***** DATA FOR THIS EXERCISE

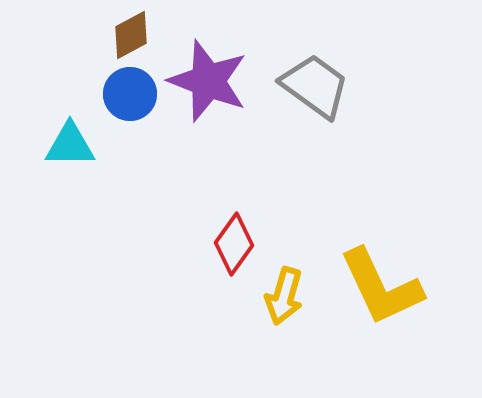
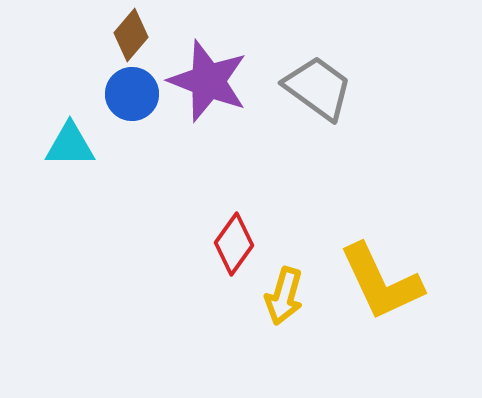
brown diamond: rotated 21 degrees counterclockwise
gray trapezoid: moved 3 px right, 2 px down
blue circle: moved 2 px right
yellow L-shape: moved 5 px up
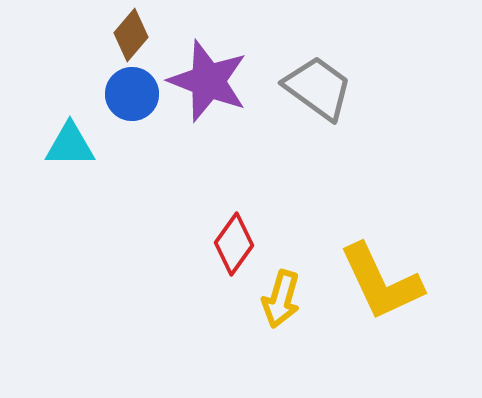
yellow arrow: moved 3 px left, 3 px down
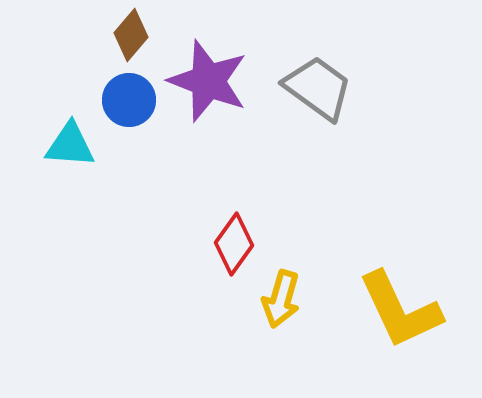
blue circle: moved 3 px left, 6 px down
cyan triangle: rotated 4 degrees clockwise
yellow L-shape: moved 19 px right, 28 px down
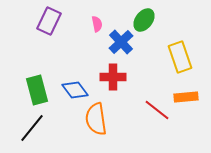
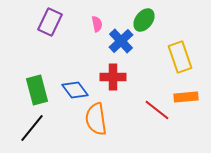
purple rectangle: moved 1 px right, 1 px down
blue cross: moved 1 px up
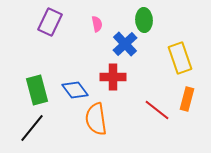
green ellipse: rotated 40 degrees counterclockwise
blue cross: moved 4 px right, 3 px down
yellow rectangle: moved 1 px down
orange rectangle: moved 1 px right, 2 px down; rotated 70 degrees counterclockwise
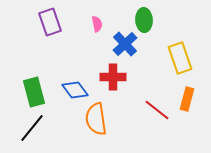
purple rectangle: rotated 44 degrees counterclockwise
green rectangle: moved 3 px left, 2 px down
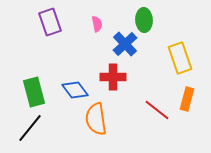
black line: moved 2 px left
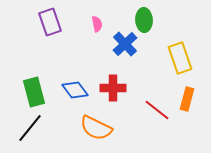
red cross: moved 11 px down
orange semicircle: moved 9 px down; rotated 56 degrees counterclockwise
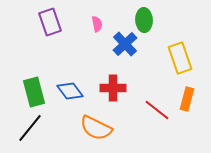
blue diamond: moved 5 px left, 1 px down
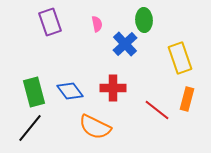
orange semicircle: moved 1 px left, 1 px up
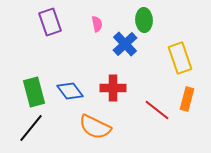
black line: moved 1 px right
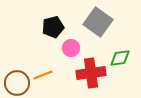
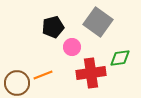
pink circle: moved 1 px right, 1 px up
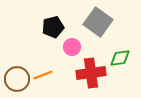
brown circle: moved 4 px up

**********

▶ **GIVEN PROBLEM**
Copy the records above from their start up to and including the line with "blue cross: moved 1 px up", leaving out the pictures.

▶ **ANSWER FOR THIS EXERCISE**
brown diamond: rotated 21 degrees counterclockwise
gray trapezoid: moved 3 px right, 2 px down
blue circle: moved 2 px right
yellow L-shape: moved 5 px up
yellow arrow: moved 3 px left, 3 px down
blue circle: moved 3 px left, 6 px down
cyan triangle: rotated 4 degrees clockwise
yellow L-shape: moved 19 px right, 28 px down
purple rectangle: moved 1 px right, 1 px down
blue cross: moved 1 px up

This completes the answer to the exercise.